__YOUR INSTRUCTIONS__
Reproduce the items below word for word, starting at the first item and ending at the line that contains "cyan square at".

[Saved data entries]
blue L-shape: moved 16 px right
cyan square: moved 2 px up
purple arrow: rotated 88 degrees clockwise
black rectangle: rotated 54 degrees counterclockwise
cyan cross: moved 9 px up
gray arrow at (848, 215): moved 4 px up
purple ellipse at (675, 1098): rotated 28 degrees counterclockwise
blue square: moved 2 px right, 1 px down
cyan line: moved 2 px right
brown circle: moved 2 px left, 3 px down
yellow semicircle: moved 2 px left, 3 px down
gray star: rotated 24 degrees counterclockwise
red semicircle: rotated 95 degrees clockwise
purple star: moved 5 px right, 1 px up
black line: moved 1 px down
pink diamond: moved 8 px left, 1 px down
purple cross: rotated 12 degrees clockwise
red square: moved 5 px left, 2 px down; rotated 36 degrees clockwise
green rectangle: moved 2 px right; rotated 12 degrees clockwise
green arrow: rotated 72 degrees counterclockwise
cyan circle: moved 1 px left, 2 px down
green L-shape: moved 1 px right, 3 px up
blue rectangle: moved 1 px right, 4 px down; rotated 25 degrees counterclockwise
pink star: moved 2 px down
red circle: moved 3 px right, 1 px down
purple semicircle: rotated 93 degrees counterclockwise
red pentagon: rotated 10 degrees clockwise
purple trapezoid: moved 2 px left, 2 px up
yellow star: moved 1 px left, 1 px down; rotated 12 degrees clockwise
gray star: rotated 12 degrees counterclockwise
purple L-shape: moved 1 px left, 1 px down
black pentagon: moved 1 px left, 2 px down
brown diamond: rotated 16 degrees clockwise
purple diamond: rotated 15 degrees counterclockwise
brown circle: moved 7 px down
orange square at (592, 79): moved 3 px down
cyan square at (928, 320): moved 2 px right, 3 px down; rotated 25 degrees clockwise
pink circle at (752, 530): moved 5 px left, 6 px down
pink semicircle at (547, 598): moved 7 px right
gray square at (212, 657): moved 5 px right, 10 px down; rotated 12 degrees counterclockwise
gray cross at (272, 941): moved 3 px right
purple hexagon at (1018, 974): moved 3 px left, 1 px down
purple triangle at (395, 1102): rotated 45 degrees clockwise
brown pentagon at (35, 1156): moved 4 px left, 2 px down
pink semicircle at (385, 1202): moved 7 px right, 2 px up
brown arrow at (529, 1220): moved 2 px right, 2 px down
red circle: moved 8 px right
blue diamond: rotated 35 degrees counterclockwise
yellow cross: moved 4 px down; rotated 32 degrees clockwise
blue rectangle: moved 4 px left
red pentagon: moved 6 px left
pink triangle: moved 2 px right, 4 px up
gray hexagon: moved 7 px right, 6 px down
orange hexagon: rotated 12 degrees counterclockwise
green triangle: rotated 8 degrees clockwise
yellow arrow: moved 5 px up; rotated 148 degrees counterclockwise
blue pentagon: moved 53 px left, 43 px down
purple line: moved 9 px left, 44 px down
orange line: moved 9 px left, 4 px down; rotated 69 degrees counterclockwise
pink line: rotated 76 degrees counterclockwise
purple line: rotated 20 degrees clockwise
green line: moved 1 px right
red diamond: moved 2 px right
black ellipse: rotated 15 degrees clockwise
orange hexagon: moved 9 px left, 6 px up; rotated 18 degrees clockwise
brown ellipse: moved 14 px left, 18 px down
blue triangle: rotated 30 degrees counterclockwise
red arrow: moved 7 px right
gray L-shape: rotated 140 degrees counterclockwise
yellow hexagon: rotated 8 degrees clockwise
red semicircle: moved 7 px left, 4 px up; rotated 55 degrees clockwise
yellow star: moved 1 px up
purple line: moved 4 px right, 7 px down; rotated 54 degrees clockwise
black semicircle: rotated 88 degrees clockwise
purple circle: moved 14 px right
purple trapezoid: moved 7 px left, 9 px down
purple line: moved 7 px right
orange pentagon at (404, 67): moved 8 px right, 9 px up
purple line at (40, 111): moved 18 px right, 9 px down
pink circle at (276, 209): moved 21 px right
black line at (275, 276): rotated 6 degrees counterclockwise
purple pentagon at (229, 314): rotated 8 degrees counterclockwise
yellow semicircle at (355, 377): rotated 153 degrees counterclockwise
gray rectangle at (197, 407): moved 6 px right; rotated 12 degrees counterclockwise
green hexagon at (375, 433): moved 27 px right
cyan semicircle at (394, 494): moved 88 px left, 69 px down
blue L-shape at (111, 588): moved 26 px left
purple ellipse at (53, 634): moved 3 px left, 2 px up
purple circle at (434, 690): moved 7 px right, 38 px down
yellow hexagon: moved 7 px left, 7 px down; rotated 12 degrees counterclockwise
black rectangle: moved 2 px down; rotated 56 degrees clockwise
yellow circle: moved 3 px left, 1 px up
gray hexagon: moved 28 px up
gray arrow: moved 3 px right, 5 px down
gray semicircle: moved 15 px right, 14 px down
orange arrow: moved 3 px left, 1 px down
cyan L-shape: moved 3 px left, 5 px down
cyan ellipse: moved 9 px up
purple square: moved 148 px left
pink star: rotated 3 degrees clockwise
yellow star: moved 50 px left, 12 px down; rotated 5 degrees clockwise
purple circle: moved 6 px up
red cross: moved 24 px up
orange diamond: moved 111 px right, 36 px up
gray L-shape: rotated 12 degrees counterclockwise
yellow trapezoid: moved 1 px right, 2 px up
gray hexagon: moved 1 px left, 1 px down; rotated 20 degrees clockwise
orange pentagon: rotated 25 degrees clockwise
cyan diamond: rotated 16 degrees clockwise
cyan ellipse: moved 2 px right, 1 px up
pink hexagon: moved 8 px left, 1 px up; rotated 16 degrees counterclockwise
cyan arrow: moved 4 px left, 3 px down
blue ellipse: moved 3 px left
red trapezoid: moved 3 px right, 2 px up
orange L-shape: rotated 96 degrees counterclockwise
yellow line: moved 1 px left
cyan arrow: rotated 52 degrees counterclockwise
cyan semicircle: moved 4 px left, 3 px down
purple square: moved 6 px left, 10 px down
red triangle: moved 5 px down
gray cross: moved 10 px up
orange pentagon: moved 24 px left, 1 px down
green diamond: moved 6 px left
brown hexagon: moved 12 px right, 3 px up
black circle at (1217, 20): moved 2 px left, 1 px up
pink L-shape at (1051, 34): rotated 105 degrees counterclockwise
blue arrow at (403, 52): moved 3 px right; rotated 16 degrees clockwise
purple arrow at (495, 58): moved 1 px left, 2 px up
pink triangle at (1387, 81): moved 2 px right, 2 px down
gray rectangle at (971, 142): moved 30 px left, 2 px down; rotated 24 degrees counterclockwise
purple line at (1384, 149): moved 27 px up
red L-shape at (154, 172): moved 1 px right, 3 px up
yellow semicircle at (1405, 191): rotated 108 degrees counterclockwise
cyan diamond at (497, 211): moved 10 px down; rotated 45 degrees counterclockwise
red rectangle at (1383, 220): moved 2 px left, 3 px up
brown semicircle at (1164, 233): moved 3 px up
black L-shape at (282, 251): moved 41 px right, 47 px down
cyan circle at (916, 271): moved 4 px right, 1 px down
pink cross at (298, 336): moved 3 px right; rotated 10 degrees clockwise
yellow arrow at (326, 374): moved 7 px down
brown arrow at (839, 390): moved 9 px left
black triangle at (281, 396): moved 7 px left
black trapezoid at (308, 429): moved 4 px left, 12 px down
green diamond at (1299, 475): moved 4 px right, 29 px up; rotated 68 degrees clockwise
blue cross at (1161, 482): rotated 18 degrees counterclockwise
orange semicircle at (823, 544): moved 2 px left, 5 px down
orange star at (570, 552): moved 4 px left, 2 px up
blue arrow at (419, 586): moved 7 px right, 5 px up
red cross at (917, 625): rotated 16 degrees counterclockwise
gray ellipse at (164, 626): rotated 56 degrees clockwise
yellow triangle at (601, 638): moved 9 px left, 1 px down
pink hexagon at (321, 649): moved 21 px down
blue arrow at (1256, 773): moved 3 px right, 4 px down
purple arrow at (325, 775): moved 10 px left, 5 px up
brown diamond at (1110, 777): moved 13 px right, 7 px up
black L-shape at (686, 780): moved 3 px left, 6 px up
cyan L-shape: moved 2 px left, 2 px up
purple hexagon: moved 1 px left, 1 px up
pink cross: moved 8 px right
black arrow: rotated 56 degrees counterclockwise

__SOLVED PROBLEM__
blue L-shape: moved 16 px right
cyan square: moved 2 px up
purple arrow: rotated 88 degrees clockwise
black rectangle: rotated 54 degrees counterclockwise
cyan cross: moved 9 px up
gray arrow at (848, 215): moved 4 px up
purple ellipse at (675, 1098): rotated 28 degrees counterclockwise
blue square: moved 2 px right, 1 px down
cyan line: moved 2 px right
brown circle: moved 2 px left, 3 px down
yellow semicircle: moved 2 px left, 3 px down
gray star: rotated 24 degrees counterclockwise
red semicircle: rotated 95 degrees clockwise
purple star: moved 5 px right, 1 px up
black line: moved 1 px down
pink diamond: moved 8 px left, 1 px down
purple cross: rotated 12 degrees clockwise
red square: moved 5 px left, 2 px down; rotated 36 degrees clockwise
green rectangle: moved 2 px right; rotated 12 degrees clockwise
green arrow: rotated 72 degrees counterclockwise
cyan circle: moved 1 px left, 2 px down
green L-shape: moved 1 px right, 3 px up
blue rectangle: moved 1 px right, 4 px down; rotated 25 degrees counterclockwise
pink star: moved 2 px down
red circle: moved 3 px right, 1 px down
purple semicircle: rotated 93 degrees counterclockwise
red pentagon: rotated 10 degrees clockwise
purple trapezoid: moved 2 px left, 2 px up
yellow star: moved 1 px left, 1 px down; rotated 12 degrees clockwise
gray star: rotated 12 degrees counterclockwise
purple L-shape: moved 1 px left, 1 px down
black pentagon: moved 1 px left, 2 px down
brown diamond: rotated 16 degrees clockwise
purple diamond: rotated 15 degrees counterclockwise
brown circle: moved 7 px down
orange square at (592, 79): moved 3 px down
cyan square at (928, 320): moved 2 px right, 3 px down; rotated 25 degrees clockwise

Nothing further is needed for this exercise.